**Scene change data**
"""

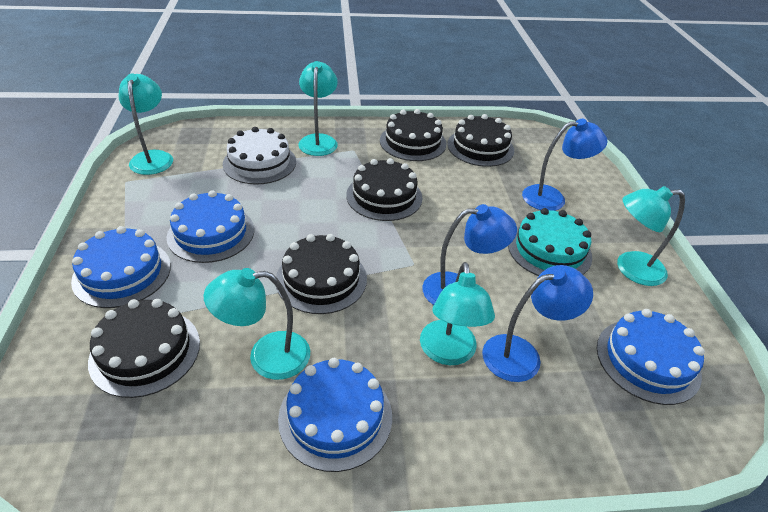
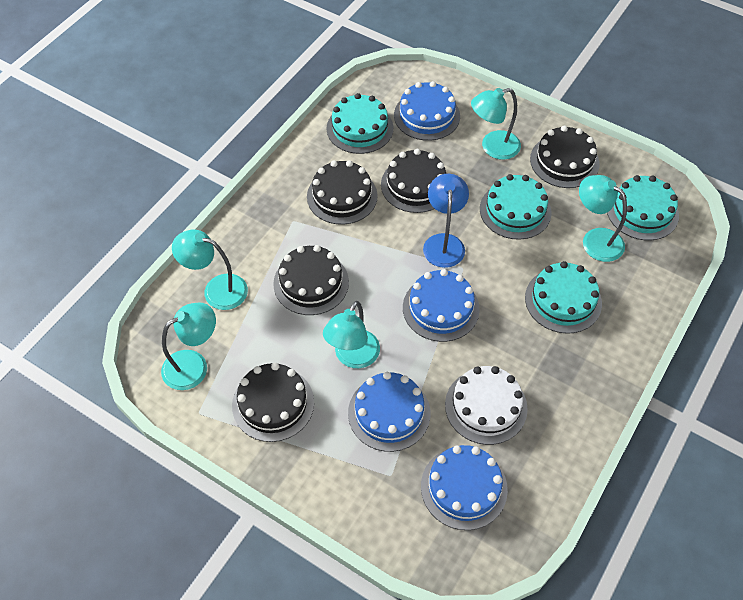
blue lamp: 3 -> 1
turquoise cake: 1 -> 4

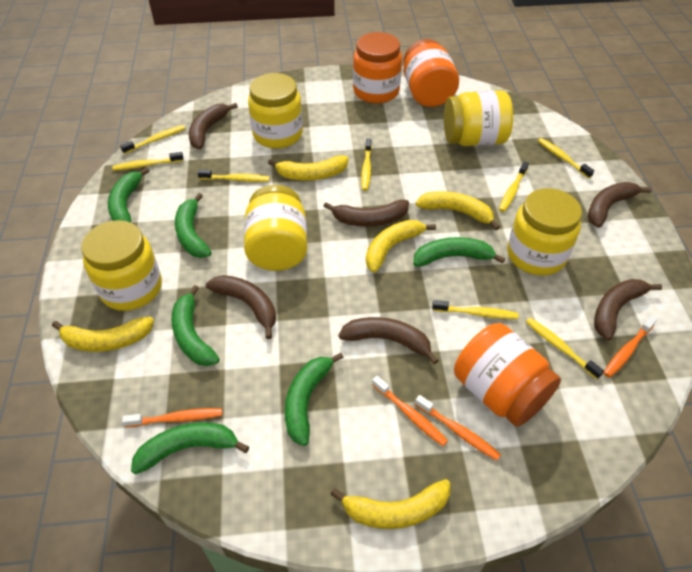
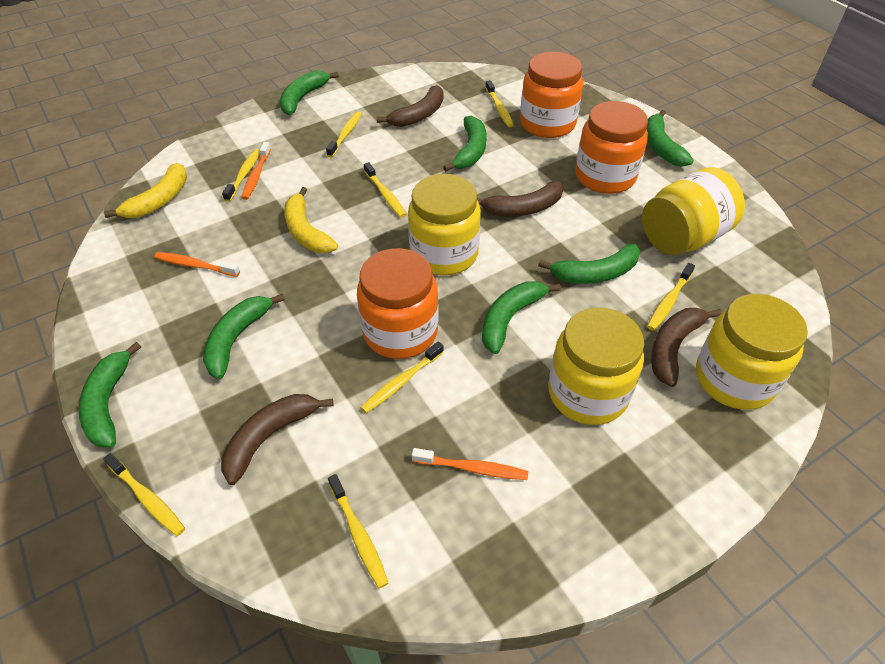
brown banana: 6 -> 4
green banana: 6 -> 7
orange toothbrush: 4 -> 3
yellow banana: 5 -> 2
yellow jar: 5 -> 4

"""

**Task details**
Output only the count of lines in the data containing "banana".

**Exercise response**
3